(RECORDS SUPPLIED Opens)

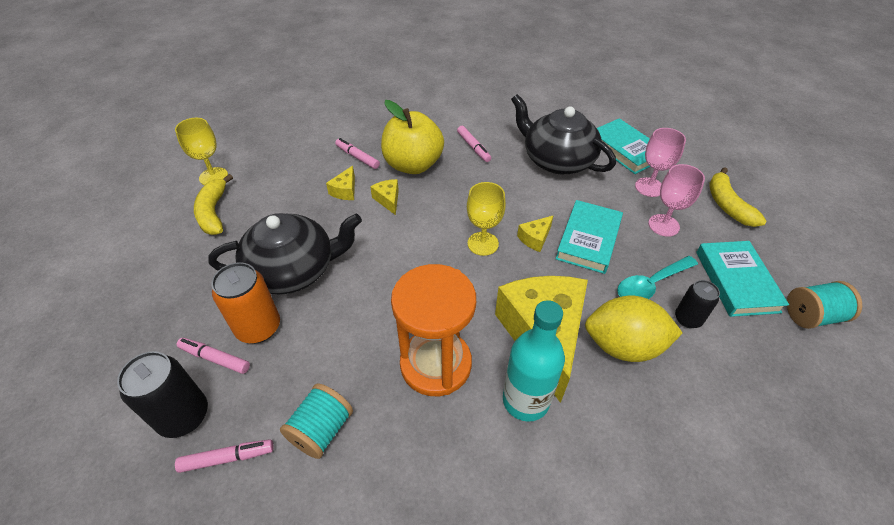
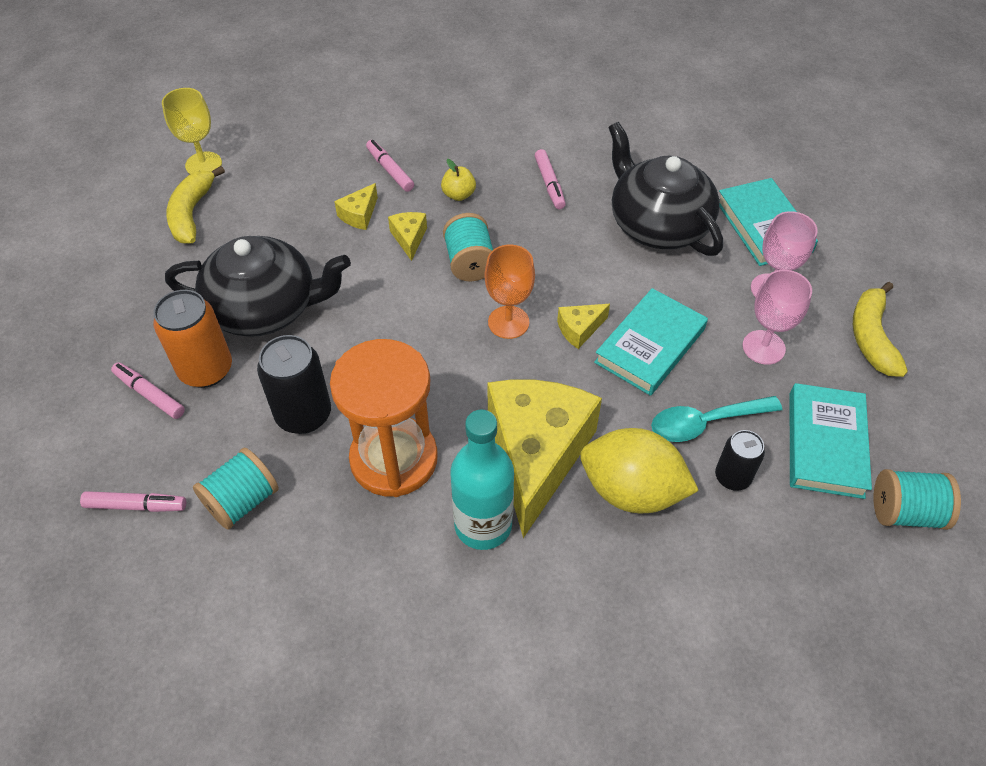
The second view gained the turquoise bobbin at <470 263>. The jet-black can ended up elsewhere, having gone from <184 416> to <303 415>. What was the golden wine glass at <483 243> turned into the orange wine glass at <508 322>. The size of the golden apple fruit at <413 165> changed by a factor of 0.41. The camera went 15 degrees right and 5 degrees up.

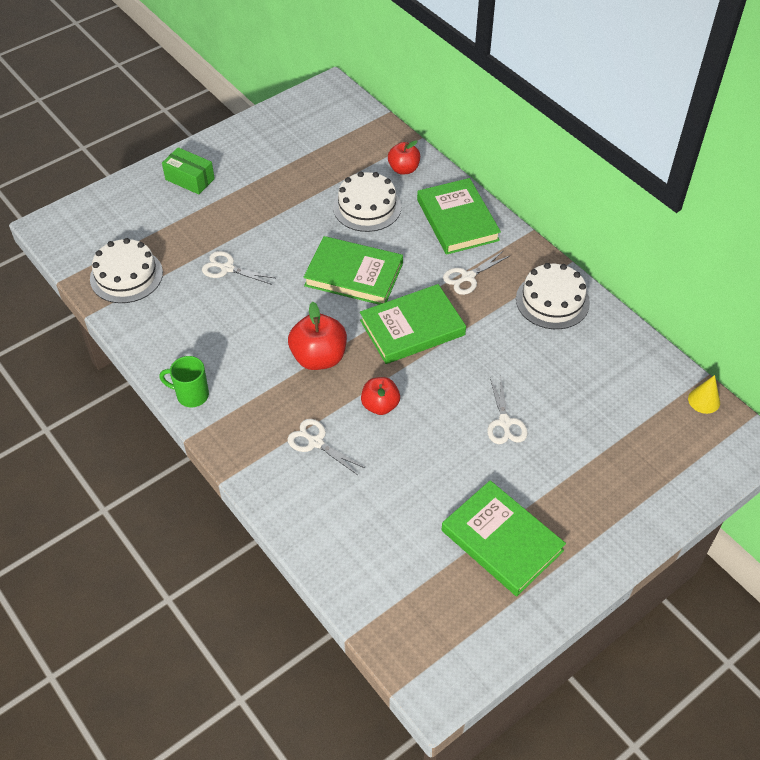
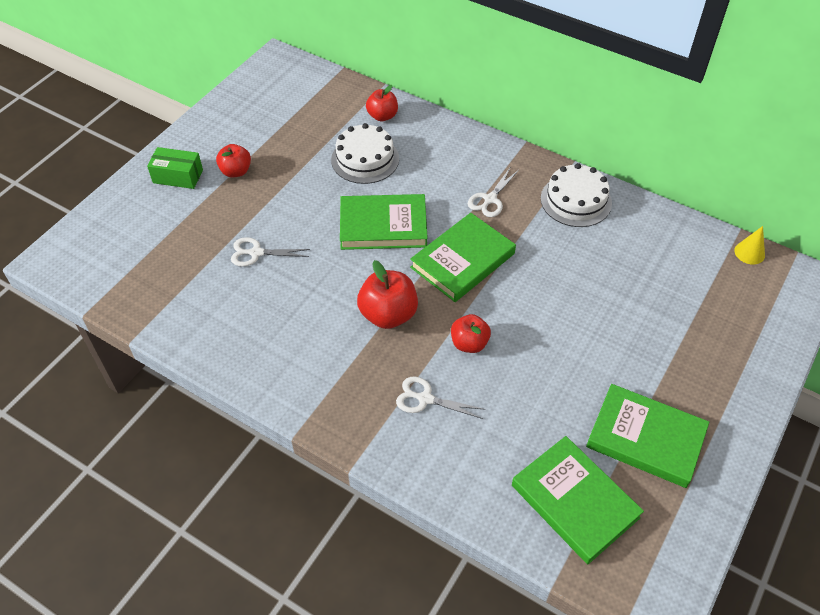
The second view lost the pure white gateau at <126 275>. The second view lost the emerald coffee mug at <191 395>. The second view lost the pure white shears at <505 422>. The second view gained the red apple fruit at <236 171>. The emerald book ended up elsewhere, having gone from <457 220> to <574 501>. The camera went 20 degrees left and 0 degrees up.

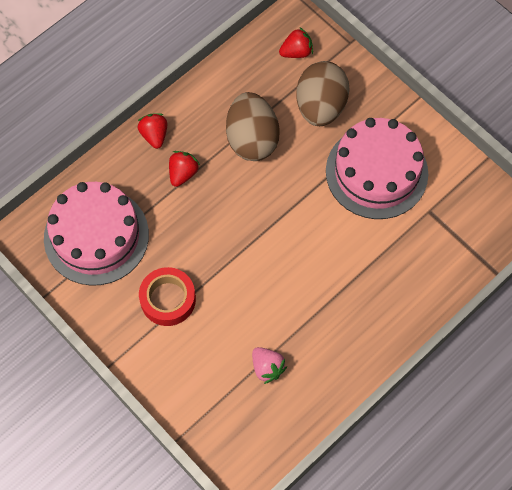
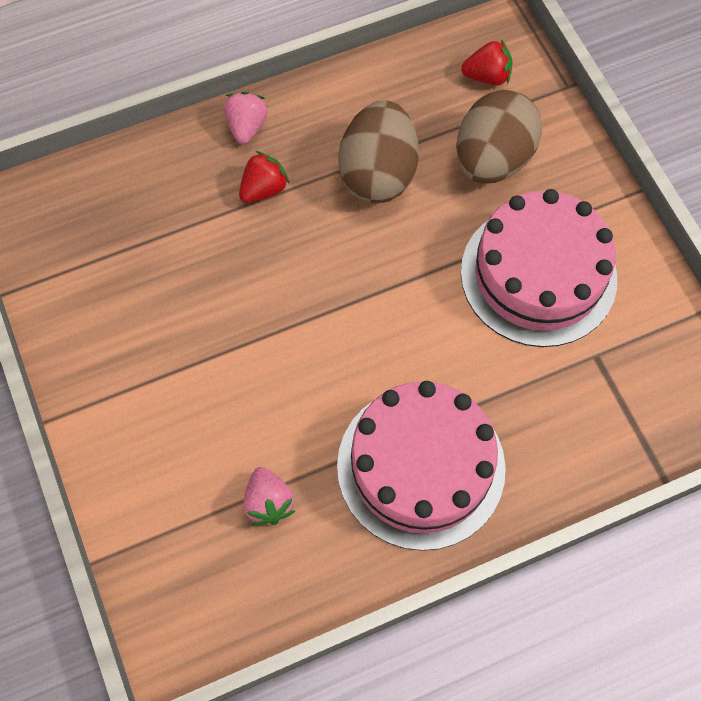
The second view lost the red tape at <168 299>. The rose-pink gateau ended up elsewhere, having gone from <96 236> to <421 466>. What was the red berry at <154 135> turned into the rose-pink berry at <246 127>. The camera went 20 degrees right and 0 degrees up.

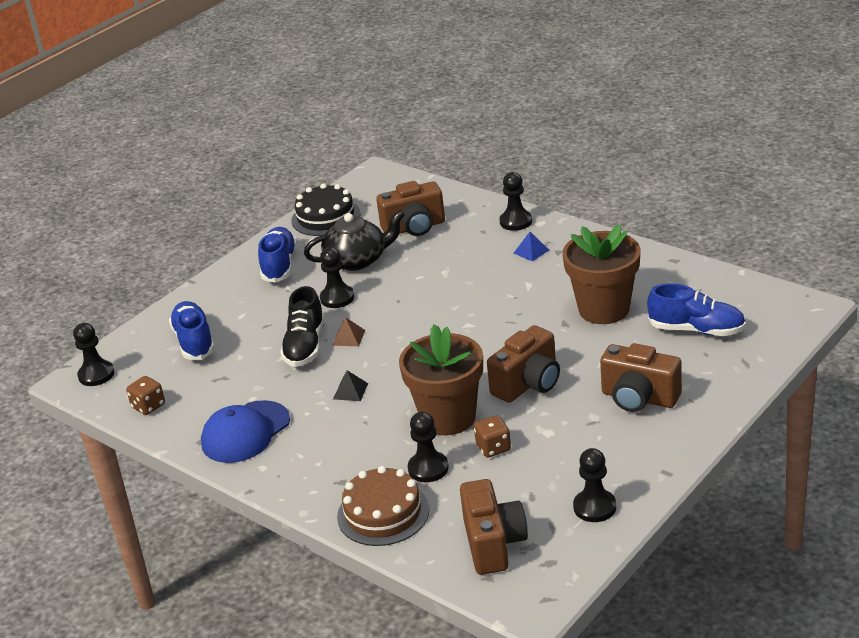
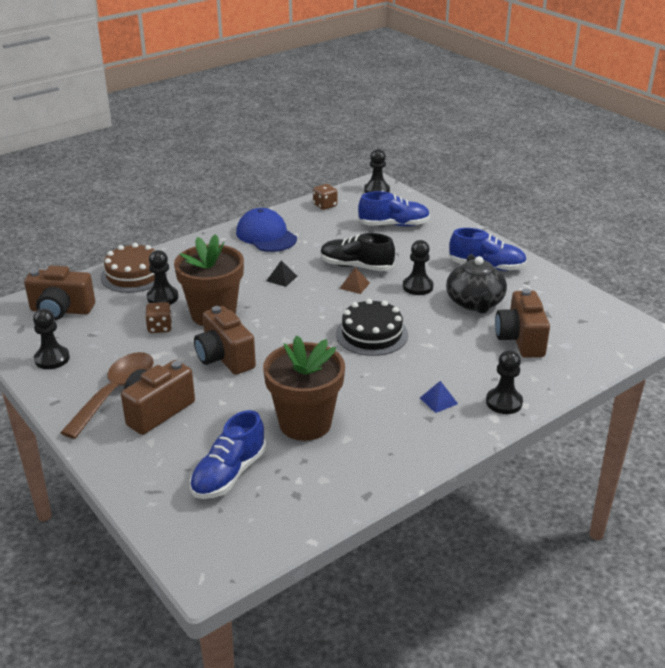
The second view gained the russet teaspoon at <116 393>. The jet-black gateau ended up elsewhere, having gone from <326 217> to <371 334>. The camera went 100 degrees right and 0 degrees up.

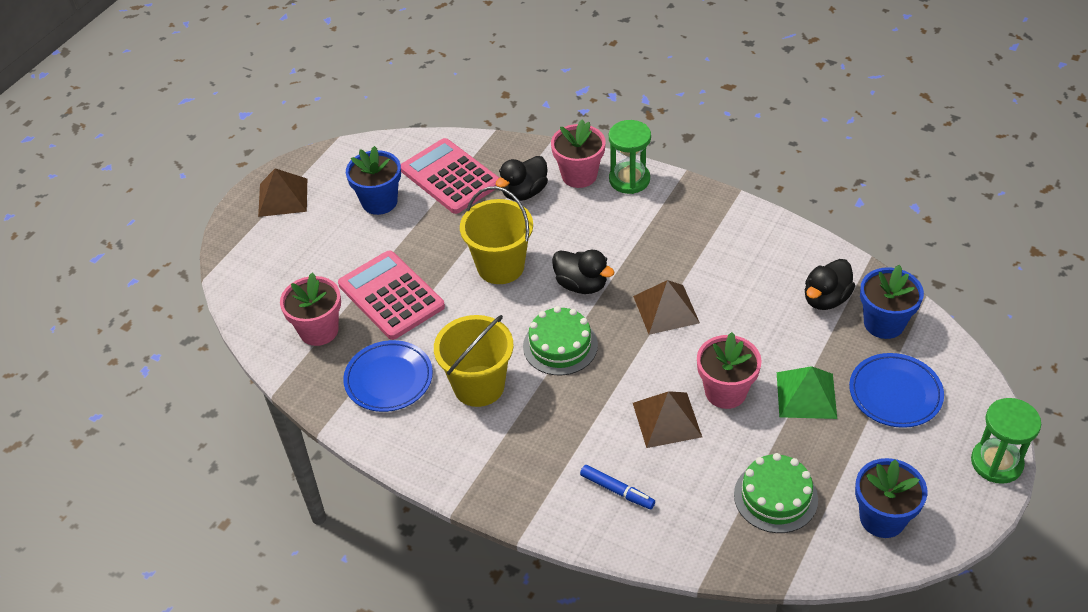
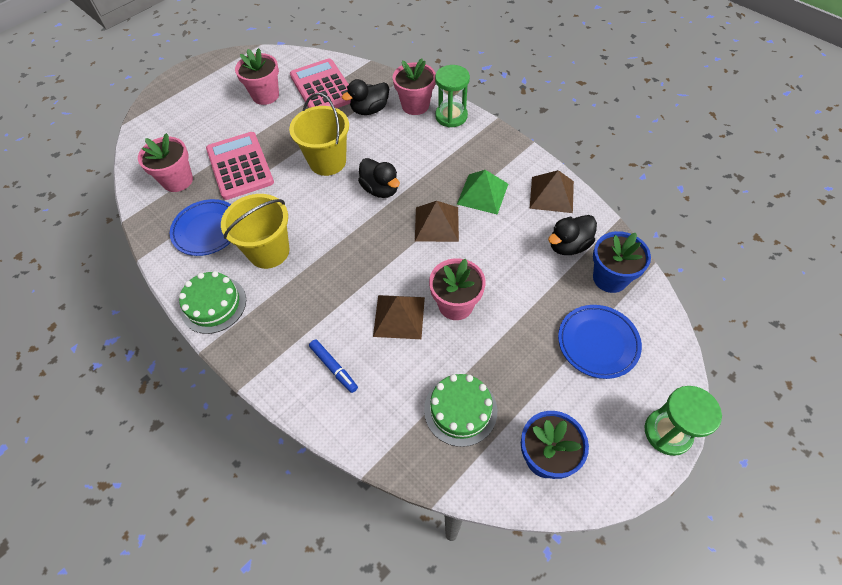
The russet solid pyramid ended up elsewhere, having gone from <283 197> to <552 194>. The emerald gateau ended up elsewhere, having gone from <560 345> to <213 304>. The emerald solid pyramid ended up elsewhere, having gone from <806 395> to <482 194>. What was the royal blue flower pot at <379 202> turned into the rose-pink flower pot at <265 95>. The camera went 15 degrees right and 10 degrees up.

(RECORDS SUPPLIED Closes)

§ YOUR INSTRUCTIONS
Transcribe the material as is, with images omitted.

§ RESULT FOR THIS TASK
The second view gained the turquoise bobbin at <470 263>. The jet-black can ended up elsewhere, having gone from <184 416> to <303 415>. What was the golden wine glass at <483 243> turned into the orange wine glass at <508 322>. The size of the golden apple fruit at <413 165> changed by a factor of 0.41. The camera went 15 degrees right and 5 degrees up.

The second view lost the pure white gateau at <126 275>. The second view lost the emerald coffee mug at <191 395>. The second view lost the pure white shears at <505 422>. The second view gained the red apple fruit at <236 171>. The emerald book ended up elsewhere, having gone from <457 220> to <574 501>. The camera went 20 degrees left and 0 degrees up.

The second view lost the red tape at <168 299>. The rose-pink gateau ended up elsewhere, having gone from <96 236> to <421 466>. What was the red berry at <154 135> turned into the rose-pink berry at <246 127>. The camera went 20 degrees right and 0 degrees up.

The second view gained the russet teaspoon at <116 393>. The jet-black gateau ended up elsewhere, having gone from <326 217> to <371 334>. The camera went 100 degrees right and 0 degrees up.

The russet solid pyramid ended up elsewhere, having gone from <283 197> to <552 194>. The emerald gateau ended up elsewhere, having gone from <560 345> to <213 304>. The emerald solid pyramid ended up elsewhere, having gone from <806 395> to <482 194>. What was the royal blue flower pot at <379 202> turned into the rose-pink flower pot at <265 95>. The camera went 15 degrees right and 10 degrees up.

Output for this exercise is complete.